Exercise directions = The response must hold only the lines from the line containing "(237, 516) = (550, 362): none" through the end of the listing, exactly as written.

Data for this task =
__________

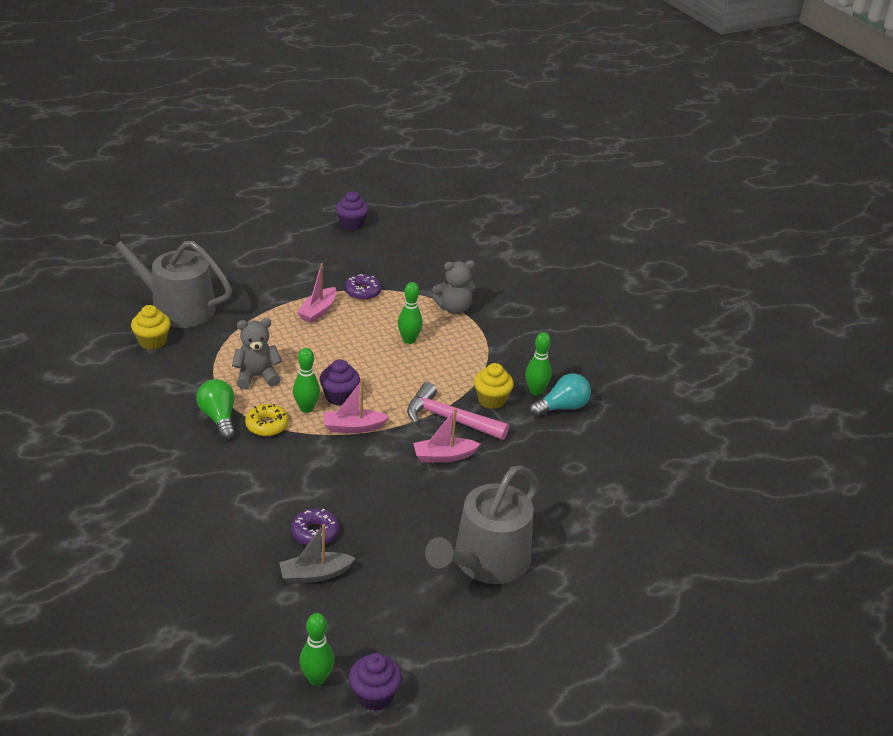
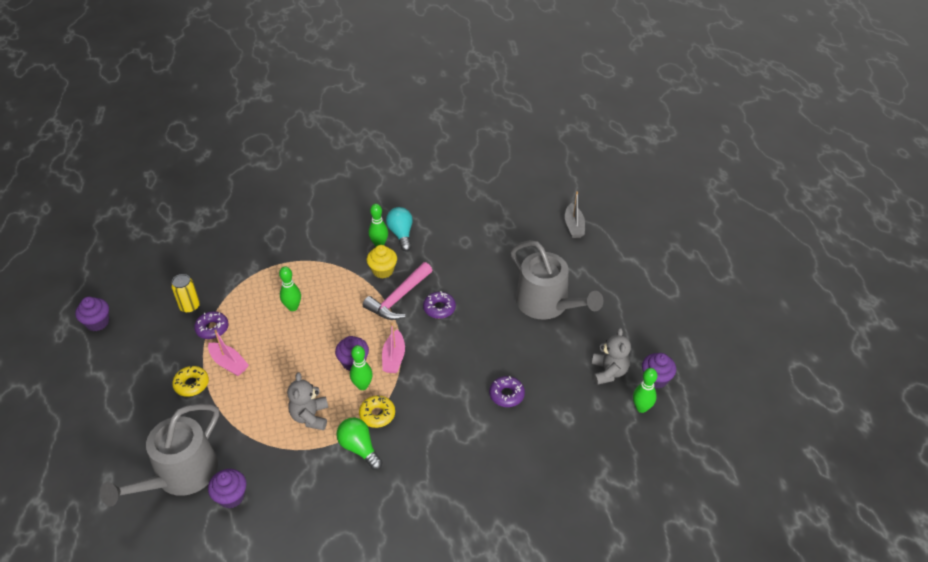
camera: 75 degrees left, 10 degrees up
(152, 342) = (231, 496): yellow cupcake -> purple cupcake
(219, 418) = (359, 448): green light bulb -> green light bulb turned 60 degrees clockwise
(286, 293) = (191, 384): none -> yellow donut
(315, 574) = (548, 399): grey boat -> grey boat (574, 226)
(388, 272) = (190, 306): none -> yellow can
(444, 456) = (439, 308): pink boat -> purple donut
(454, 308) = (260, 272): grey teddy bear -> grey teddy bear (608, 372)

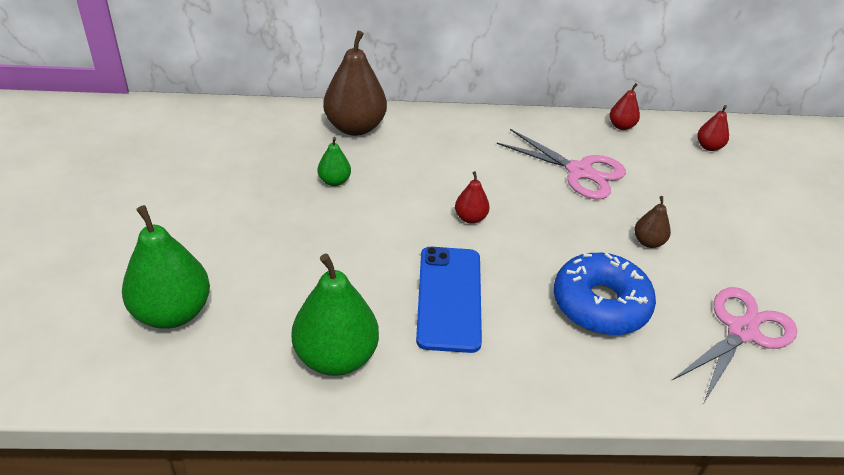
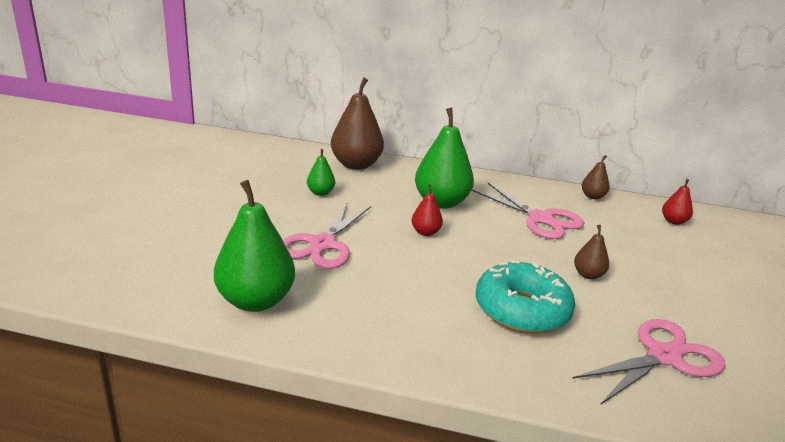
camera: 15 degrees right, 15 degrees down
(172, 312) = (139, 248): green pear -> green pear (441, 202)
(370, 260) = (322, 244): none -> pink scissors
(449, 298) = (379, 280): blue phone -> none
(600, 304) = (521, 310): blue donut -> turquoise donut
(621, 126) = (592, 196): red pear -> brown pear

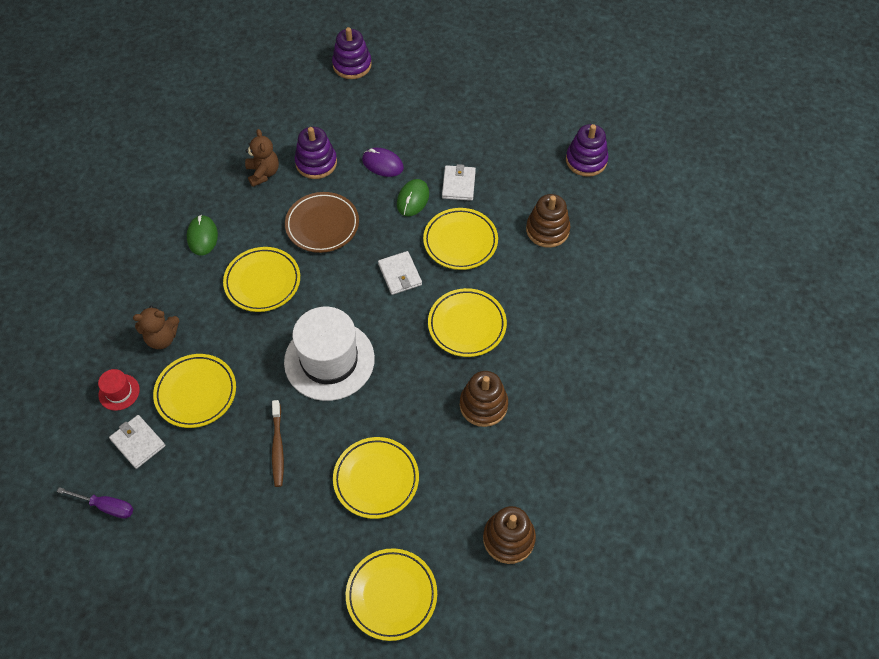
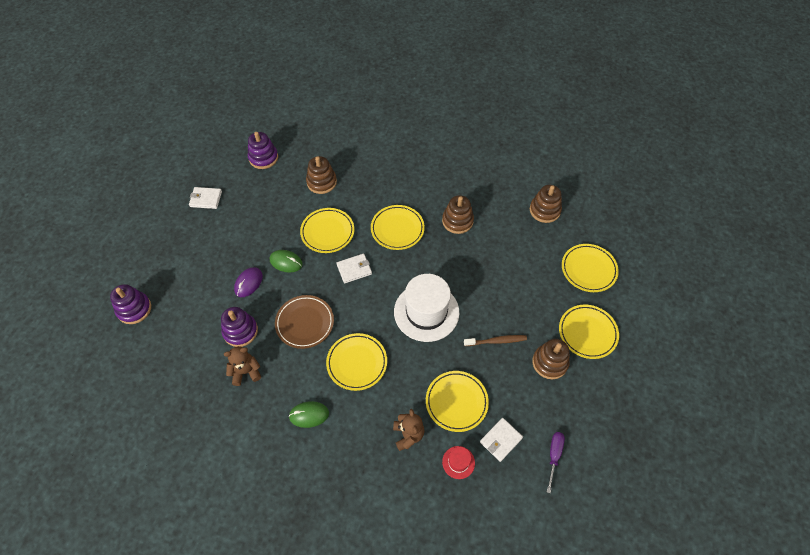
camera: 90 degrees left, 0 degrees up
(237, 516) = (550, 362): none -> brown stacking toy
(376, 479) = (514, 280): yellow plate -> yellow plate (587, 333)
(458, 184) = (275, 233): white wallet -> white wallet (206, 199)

__________

The answer =
(237, 516) = (550, 362): none -> brown stacking toy
(376, 479) = (514, 280): yellow plate -> yellow plate (587, 333)
(458, 184) = (275, 233): white wallet -> white wallet (206, 199)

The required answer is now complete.